PROBLEM DETAILS:
Between the line containing "camera: 145 degrees right, 20 degrees up" and the line containing "(262, 250) = (798, 246): yellow" lies a run of lines; give that run again exactly, with both of those lines, and nothing else from the entries below.

DATA TO EXAMINE:
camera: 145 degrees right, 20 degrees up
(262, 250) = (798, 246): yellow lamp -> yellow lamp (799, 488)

...

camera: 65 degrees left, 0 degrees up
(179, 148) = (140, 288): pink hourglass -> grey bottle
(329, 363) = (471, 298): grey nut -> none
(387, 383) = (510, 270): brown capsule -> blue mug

==

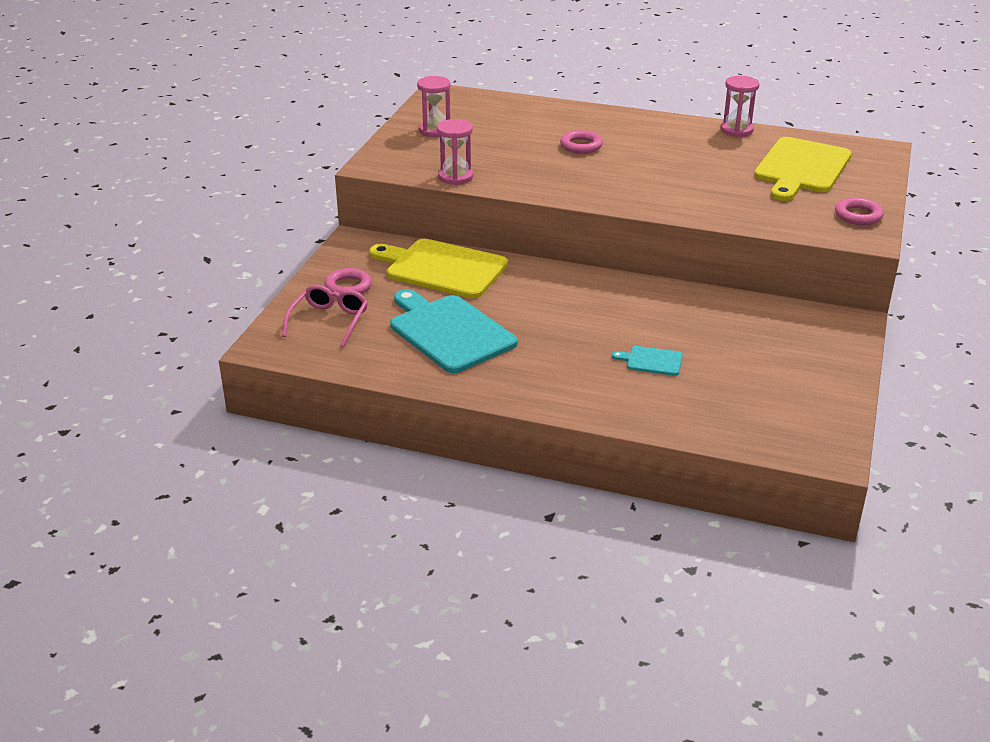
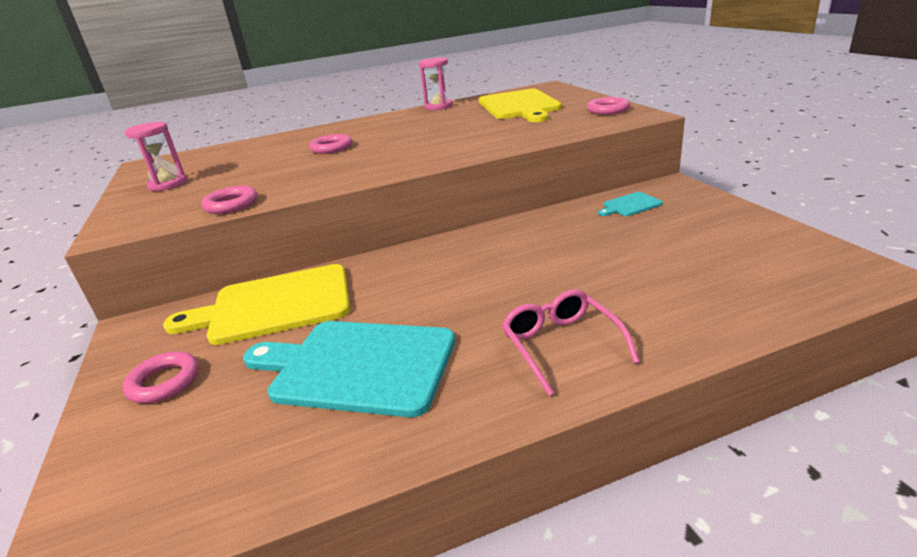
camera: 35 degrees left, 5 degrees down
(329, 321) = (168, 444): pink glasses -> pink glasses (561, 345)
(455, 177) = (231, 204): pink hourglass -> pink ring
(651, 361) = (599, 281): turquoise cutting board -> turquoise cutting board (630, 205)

SOLUTION TO THIS EXERCISE:
camera: 145 degrees right, 20 degrees up
(262, 250) = (798, 246): yellow lamp -> yellow lamp (799, 488)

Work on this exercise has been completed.